**GOAL**
Provide only the number of lines in the listing that contain the string "matching".

**STORED RECORDS**
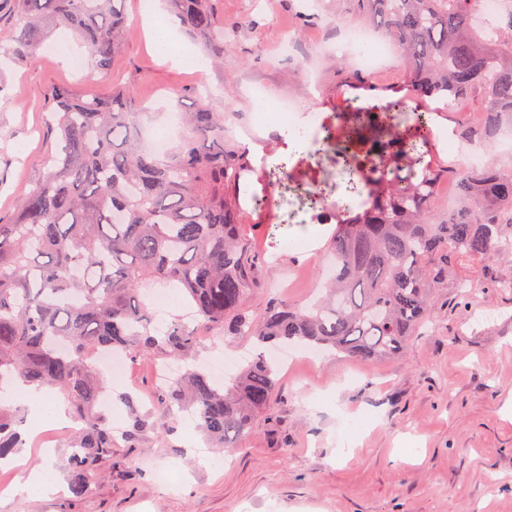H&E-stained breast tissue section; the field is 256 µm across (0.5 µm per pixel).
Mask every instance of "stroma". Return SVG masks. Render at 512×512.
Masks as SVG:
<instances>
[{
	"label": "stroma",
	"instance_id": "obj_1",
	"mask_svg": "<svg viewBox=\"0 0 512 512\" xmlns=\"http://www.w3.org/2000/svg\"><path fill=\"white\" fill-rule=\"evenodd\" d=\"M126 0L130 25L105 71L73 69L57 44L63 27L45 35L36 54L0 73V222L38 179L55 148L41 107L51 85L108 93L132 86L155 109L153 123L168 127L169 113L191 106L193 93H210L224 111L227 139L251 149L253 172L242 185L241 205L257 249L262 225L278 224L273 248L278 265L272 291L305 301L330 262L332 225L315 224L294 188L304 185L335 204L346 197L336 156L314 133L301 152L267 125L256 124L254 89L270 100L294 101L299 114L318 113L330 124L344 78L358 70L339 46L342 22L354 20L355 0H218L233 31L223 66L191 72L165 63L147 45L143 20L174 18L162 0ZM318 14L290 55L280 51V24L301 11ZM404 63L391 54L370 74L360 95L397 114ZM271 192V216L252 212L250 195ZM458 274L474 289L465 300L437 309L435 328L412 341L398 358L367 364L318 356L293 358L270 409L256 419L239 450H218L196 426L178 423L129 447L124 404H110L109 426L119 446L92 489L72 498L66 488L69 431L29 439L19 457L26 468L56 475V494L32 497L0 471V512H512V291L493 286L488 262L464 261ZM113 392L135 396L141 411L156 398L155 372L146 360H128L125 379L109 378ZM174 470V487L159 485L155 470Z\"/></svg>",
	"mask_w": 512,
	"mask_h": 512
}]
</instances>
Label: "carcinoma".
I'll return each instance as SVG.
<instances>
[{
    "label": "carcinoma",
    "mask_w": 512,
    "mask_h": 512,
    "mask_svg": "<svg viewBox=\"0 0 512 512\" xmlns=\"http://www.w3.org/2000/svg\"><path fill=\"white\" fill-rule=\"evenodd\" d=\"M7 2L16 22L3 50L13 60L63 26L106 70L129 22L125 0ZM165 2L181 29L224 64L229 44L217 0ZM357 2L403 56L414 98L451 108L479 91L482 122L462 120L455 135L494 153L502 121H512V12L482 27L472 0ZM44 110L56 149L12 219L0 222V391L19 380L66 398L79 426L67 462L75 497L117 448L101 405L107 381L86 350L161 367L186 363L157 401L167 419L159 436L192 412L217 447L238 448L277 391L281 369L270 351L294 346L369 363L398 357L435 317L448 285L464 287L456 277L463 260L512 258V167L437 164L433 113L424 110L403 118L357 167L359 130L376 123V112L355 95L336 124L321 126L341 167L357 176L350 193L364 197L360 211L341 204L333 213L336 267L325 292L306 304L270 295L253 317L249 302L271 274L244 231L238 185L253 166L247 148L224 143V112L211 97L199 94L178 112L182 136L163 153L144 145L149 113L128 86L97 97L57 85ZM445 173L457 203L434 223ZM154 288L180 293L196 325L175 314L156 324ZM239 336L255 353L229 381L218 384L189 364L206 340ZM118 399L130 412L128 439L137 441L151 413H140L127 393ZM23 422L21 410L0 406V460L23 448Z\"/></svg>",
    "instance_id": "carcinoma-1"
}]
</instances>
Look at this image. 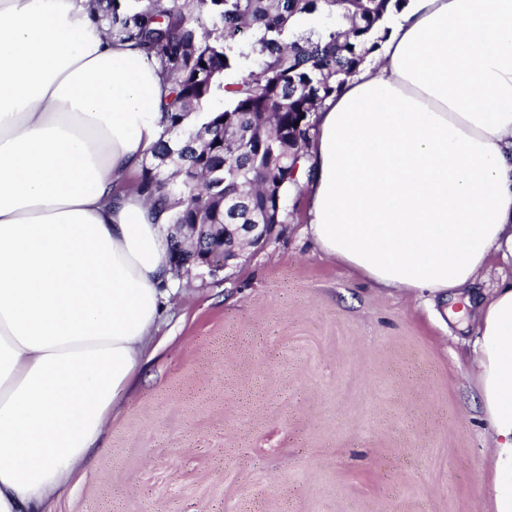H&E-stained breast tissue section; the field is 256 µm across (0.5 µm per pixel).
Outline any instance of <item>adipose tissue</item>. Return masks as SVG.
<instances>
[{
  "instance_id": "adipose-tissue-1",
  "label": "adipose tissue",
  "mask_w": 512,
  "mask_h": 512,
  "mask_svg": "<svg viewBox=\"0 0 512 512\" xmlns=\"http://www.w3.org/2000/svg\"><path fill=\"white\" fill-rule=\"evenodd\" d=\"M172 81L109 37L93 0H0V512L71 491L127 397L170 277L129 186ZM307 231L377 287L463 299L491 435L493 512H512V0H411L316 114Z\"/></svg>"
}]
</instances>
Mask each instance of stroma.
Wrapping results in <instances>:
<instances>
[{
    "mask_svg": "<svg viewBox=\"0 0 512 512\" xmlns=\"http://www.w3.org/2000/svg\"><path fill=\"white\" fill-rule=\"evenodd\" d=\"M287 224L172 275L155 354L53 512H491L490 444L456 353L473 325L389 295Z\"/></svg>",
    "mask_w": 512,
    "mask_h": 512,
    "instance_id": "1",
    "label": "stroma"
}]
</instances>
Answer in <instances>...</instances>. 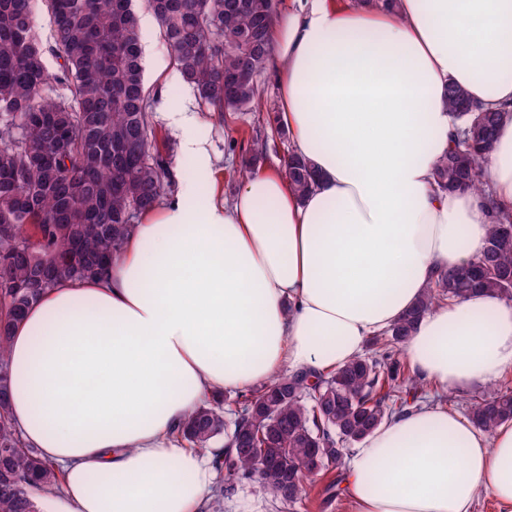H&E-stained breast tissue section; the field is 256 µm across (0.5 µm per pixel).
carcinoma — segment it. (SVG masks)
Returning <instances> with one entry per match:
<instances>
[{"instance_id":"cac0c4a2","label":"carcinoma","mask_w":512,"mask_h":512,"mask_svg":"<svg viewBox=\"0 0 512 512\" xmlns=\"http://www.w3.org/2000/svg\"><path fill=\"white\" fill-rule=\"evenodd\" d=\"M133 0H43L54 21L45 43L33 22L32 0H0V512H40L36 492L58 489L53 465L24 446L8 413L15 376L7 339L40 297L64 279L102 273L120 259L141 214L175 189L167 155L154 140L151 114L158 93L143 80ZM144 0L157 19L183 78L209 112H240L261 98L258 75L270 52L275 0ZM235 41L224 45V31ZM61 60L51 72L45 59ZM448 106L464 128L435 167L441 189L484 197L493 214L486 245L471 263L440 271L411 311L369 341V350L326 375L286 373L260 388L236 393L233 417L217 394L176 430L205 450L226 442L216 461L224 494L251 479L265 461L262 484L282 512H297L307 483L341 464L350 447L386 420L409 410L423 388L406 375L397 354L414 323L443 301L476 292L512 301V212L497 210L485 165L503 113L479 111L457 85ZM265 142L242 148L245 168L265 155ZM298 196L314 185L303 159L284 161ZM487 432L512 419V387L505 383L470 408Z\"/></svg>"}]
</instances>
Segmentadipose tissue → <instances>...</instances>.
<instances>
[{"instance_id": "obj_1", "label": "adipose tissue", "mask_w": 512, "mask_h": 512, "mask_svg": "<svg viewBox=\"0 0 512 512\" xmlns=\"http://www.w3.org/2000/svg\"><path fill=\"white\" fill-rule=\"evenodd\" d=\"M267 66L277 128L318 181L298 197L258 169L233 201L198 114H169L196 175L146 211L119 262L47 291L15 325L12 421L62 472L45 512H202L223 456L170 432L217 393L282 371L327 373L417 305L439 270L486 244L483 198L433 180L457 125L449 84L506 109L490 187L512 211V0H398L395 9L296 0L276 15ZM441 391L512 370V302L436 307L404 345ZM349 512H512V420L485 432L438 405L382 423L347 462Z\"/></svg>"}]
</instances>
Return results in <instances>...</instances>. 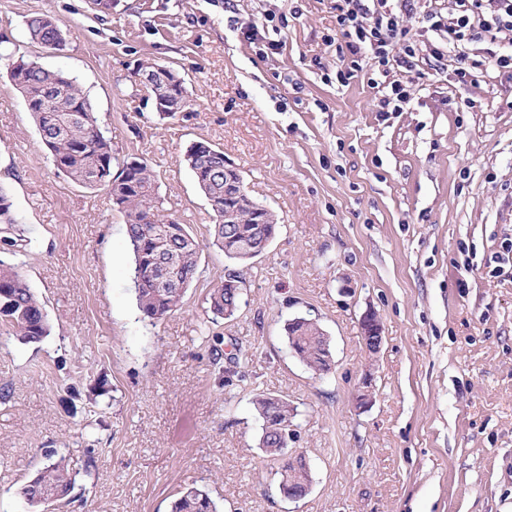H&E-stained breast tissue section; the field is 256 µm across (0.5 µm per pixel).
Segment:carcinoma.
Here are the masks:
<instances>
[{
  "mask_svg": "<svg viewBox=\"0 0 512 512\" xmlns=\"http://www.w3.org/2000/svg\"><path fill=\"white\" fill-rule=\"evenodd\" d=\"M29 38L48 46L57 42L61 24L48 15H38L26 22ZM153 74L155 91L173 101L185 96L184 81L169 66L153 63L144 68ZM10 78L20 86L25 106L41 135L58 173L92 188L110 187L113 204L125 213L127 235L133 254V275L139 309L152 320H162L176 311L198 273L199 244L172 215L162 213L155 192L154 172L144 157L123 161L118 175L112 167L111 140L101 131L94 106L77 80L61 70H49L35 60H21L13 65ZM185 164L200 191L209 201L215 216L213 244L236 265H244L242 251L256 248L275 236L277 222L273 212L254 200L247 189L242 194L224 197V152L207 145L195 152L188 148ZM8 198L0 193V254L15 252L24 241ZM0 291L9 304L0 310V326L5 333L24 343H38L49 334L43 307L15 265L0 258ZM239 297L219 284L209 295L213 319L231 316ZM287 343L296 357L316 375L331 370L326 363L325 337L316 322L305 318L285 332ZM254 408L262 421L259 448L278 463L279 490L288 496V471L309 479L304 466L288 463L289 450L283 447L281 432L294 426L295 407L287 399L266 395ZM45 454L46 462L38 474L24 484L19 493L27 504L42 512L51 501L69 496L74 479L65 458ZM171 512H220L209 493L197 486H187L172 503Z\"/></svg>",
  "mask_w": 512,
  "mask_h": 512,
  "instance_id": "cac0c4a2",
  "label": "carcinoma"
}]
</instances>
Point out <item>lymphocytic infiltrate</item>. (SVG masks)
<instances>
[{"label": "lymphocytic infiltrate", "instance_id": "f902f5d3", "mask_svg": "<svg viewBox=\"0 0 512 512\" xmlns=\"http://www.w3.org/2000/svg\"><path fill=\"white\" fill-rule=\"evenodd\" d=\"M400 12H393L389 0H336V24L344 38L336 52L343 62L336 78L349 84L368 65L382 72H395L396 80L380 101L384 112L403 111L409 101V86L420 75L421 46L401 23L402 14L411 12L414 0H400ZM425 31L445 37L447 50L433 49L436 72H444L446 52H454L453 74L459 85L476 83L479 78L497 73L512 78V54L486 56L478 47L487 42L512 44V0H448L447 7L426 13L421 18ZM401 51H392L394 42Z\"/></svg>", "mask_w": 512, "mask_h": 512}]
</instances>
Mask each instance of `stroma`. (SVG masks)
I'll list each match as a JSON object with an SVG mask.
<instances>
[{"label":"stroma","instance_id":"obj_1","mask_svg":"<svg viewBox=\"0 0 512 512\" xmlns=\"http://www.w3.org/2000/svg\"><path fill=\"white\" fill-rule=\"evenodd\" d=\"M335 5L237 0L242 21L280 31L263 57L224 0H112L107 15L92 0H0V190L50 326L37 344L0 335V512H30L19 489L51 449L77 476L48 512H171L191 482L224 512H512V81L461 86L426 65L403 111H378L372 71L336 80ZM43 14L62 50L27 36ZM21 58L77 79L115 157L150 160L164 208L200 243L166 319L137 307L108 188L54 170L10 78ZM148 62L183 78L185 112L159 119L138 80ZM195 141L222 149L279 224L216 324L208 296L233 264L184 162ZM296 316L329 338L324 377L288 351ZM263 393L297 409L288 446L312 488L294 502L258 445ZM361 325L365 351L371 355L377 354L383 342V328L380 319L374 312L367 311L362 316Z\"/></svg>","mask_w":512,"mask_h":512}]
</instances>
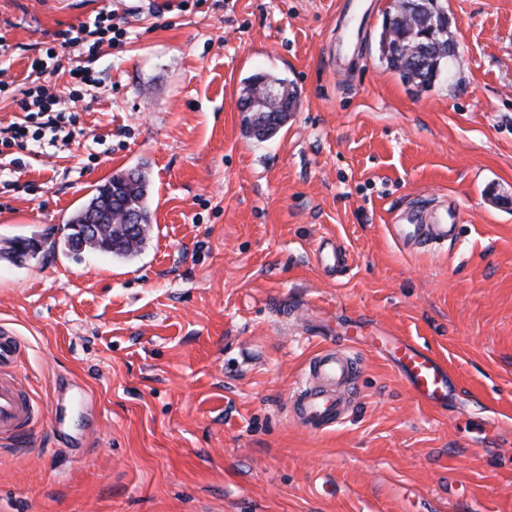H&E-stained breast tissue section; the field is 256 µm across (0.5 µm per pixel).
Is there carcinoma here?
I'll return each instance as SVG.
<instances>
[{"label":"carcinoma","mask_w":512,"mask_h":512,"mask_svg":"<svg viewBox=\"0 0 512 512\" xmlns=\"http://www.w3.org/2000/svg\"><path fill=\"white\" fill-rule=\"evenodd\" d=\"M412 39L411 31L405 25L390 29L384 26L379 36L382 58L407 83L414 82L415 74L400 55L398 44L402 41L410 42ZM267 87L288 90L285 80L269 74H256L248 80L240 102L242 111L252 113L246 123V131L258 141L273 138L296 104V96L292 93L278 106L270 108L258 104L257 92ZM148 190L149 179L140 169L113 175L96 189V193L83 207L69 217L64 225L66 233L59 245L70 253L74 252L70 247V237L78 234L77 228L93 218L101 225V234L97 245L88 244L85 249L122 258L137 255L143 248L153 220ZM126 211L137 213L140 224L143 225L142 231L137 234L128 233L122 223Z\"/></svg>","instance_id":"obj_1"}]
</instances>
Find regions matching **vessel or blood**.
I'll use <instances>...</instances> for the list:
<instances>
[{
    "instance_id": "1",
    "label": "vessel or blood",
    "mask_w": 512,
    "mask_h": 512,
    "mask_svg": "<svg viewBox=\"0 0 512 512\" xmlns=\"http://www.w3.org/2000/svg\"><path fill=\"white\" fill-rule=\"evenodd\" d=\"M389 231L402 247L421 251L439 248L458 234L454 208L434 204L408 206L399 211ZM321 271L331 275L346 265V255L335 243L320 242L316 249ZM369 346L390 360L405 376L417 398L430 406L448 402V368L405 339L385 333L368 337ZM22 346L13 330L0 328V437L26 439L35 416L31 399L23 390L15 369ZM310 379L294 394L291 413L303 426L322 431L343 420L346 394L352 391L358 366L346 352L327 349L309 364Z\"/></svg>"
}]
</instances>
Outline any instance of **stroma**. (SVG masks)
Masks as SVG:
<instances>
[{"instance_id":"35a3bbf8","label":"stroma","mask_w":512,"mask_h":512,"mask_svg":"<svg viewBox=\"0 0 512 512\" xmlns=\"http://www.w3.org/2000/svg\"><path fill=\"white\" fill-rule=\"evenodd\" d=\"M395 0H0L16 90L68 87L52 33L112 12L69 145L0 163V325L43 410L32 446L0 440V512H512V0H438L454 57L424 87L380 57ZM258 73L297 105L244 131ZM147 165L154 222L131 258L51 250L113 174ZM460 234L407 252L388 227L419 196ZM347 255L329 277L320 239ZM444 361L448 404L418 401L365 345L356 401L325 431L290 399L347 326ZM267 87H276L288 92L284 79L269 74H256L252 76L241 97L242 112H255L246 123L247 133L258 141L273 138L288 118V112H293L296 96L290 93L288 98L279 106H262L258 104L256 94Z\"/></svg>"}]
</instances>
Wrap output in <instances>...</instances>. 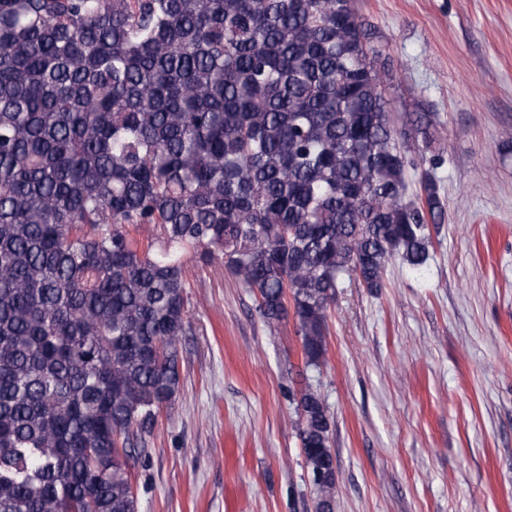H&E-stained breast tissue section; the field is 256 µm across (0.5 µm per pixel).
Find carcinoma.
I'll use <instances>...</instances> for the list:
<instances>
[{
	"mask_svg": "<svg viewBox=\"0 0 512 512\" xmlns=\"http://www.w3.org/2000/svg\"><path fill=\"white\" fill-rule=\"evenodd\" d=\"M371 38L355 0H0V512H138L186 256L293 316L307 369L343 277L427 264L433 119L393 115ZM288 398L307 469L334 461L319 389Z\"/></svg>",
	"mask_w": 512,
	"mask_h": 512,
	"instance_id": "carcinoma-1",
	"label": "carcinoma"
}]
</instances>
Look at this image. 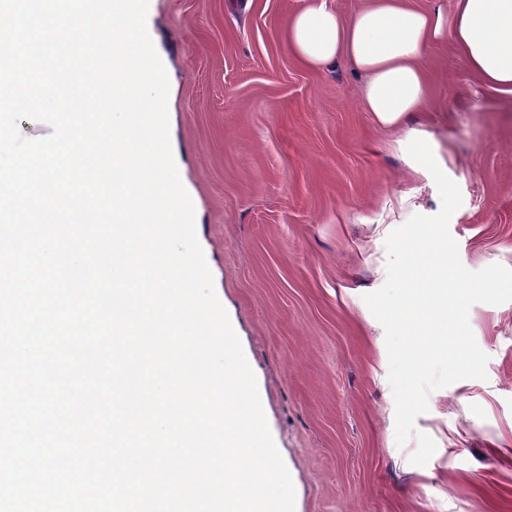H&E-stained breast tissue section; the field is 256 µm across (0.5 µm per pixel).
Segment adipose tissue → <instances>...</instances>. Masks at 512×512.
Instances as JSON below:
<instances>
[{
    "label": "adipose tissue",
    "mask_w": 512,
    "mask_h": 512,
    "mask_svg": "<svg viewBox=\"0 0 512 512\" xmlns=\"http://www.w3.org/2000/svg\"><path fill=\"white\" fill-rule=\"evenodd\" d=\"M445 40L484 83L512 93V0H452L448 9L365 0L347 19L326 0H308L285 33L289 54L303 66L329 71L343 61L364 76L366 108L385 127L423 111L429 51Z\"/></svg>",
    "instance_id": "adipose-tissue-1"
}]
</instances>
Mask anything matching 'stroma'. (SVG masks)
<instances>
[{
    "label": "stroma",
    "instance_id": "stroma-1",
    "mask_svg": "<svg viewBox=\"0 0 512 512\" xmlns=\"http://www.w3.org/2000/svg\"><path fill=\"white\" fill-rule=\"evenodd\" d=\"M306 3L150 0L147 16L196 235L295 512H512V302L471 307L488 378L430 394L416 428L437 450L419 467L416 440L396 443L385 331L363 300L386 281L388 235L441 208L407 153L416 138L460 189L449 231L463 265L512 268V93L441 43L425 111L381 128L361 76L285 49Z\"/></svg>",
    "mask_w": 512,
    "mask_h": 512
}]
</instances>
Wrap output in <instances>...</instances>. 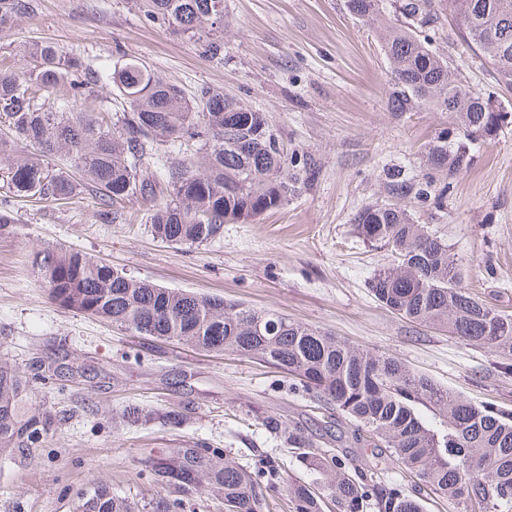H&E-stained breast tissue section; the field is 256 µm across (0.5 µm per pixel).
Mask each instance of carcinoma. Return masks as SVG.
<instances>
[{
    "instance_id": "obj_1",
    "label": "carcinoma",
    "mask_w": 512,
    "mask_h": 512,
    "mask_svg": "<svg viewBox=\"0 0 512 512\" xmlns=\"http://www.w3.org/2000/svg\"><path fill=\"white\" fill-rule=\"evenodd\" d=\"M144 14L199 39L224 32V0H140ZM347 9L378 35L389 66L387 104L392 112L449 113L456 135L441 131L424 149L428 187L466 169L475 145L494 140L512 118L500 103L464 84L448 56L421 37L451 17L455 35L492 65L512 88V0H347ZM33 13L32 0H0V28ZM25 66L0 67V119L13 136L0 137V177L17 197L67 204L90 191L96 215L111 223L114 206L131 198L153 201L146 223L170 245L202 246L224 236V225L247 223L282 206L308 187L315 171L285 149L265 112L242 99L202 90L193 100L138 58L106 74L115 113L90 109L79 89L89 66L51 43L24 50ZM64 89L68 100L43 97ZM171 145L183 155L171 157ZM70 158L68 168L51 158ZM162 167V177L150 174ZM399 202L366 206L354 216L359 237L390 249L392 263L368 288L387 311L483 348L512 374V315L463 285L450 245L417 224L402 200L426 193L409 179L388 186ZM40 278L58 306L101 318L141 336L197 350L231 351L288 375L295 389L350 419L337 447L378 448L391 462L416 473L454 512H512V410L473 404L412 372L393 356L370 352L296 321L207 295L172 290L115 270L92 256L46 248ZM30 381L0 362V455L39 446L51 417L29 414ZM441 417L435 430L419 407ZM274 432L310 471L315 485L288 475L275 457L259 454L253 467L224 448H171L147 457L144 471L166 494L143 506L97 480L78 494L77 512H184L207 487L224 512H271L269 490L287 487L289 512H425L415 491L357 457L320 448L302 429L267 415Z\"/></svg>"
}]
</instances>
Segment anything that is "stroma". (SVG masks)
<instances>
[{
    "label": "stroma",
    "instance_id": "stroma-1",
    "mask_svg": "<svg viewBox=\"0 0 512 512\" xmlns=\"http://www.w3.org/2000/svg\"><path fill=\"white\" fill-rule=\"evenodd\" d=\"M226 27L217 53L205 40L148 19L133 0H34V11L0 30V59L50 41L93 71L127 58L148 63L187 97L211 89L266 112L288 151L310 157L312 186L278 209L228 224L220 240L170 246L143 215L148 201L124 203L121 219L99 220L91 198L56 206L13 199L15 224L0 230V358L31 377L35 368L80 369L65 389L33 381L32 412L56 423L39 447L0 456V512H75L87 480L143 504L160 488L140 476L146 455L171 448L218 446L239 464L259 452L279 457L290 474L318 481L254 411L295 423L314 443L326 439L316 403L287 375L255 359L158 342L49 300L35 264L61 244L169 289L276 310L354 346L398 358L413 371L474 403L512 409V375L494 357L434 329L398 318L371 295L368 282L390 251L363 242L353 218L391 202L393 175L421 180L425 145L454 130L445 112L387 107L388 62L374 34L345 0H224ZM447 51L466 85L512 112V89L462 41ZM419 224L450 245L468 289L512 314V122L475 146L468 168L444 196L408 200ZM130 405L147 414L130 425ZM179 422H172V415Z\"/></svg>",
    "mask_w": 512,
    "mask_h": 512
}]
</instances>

**CORRECT ANSWER**
2